__Exercise prompt__
Apart from the images, the entire listing below must be restated word for word.

▬▬▬▬▬▬

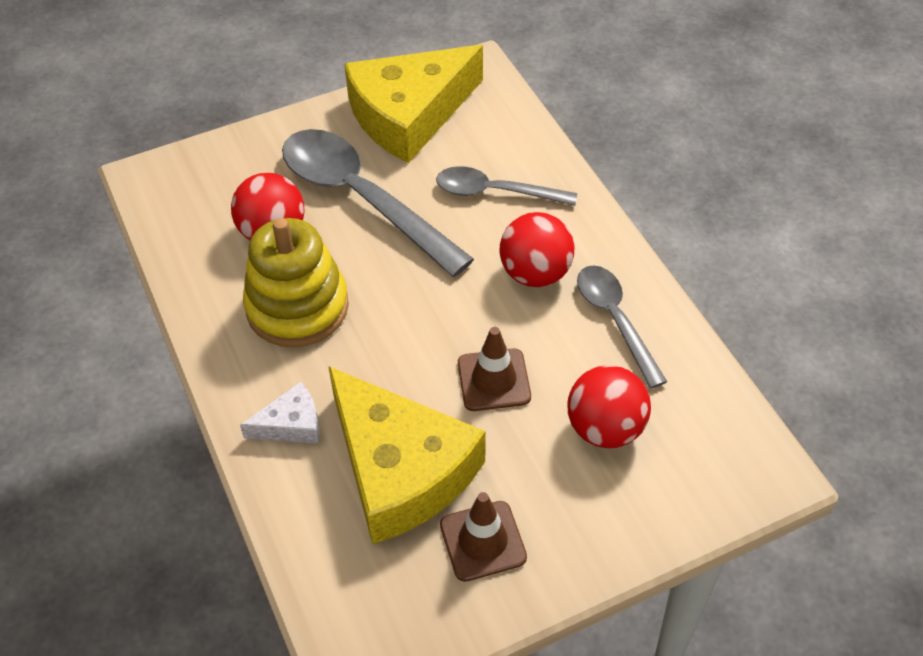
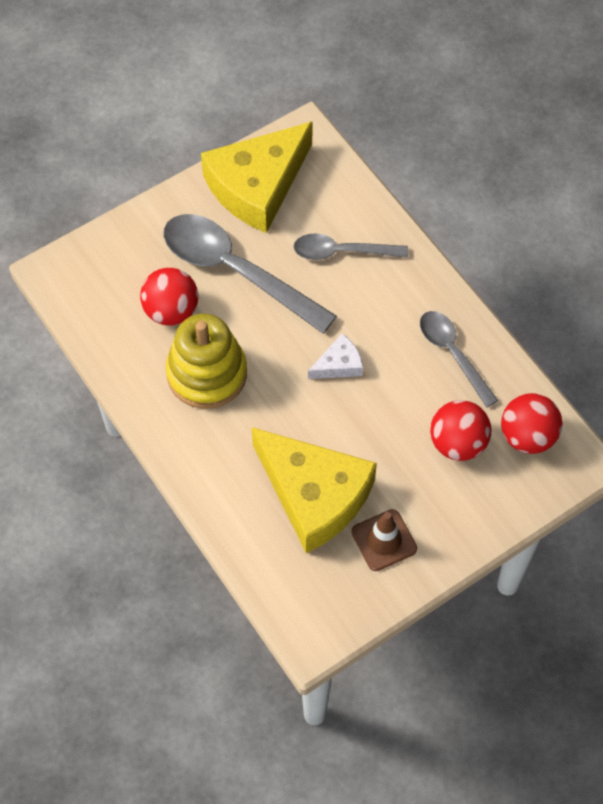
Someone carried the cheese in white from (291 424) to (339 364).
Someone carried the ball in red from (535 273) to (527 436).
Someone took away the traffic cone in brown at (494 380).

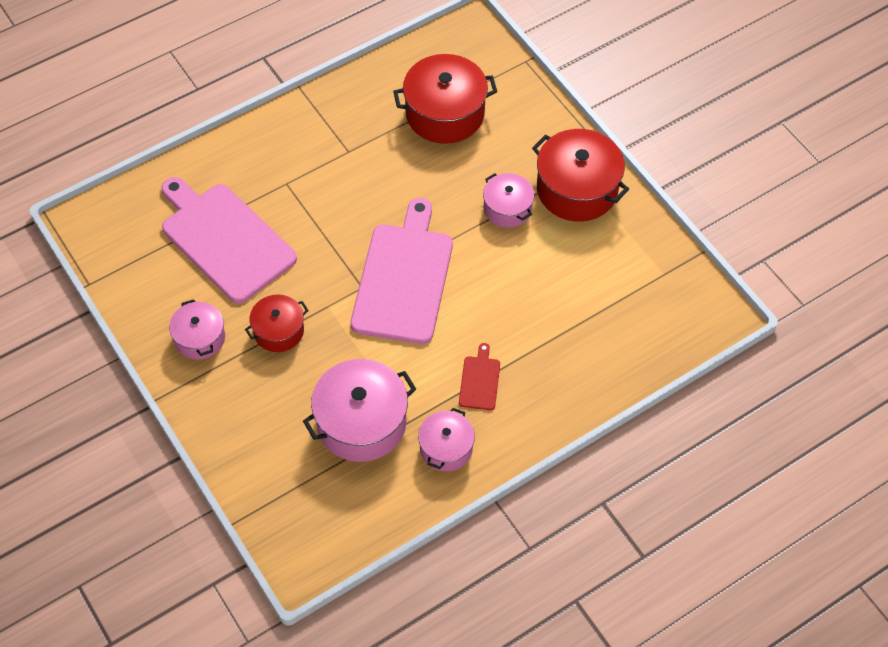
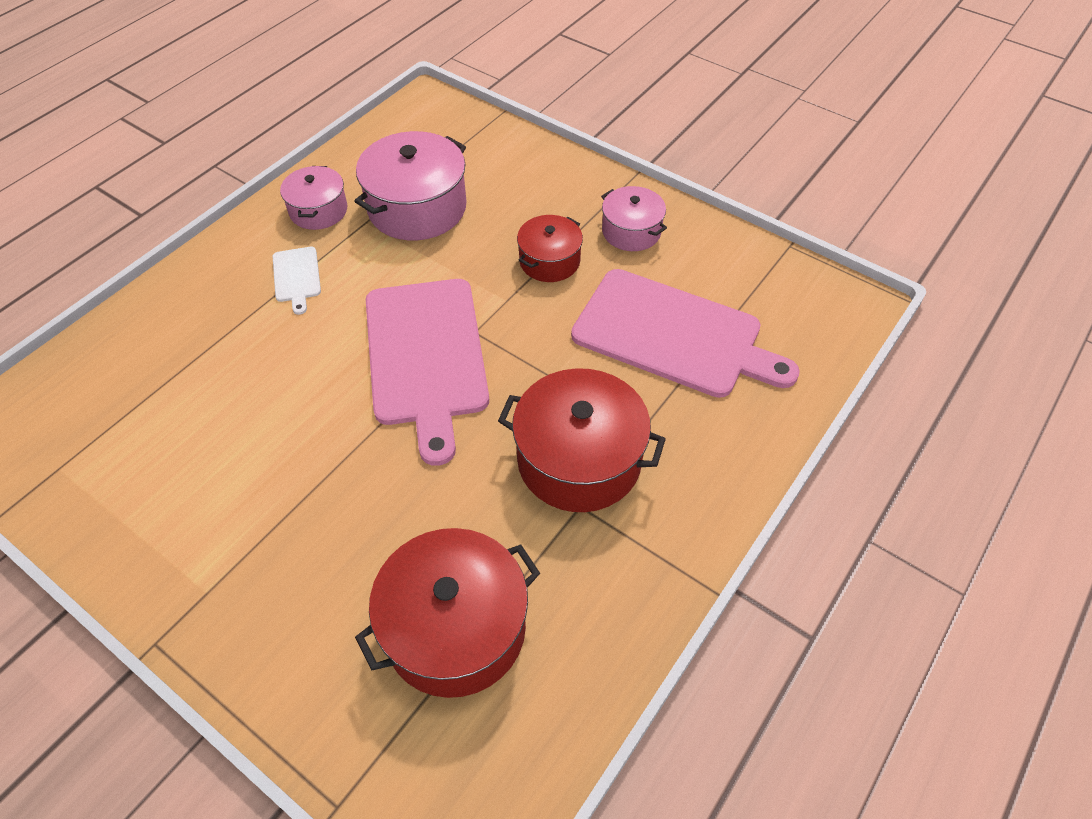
Someone repainted the cutting board in red at (479 380), which became the cutting board in white at (297 277).
Someone carried the pot in red from (577 189) to (579 459).
Someone took away the pot in pink at (507 208).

▬▬▬▬▬▬

__Response to this exercise__
Someone carried the cheese in white from (291 424) to (339 364).
Someone carried the ball in red from (535 273) to (527 436).
Someone took away the traffic cone in brown at (494 380).

Someone repainted the cutting board in red at (479 380), which became the cutting board in white at (297 277).
Someone carried the pot in red from (577 189) to (579 459).
Someone took away the pot in pink at (507 208).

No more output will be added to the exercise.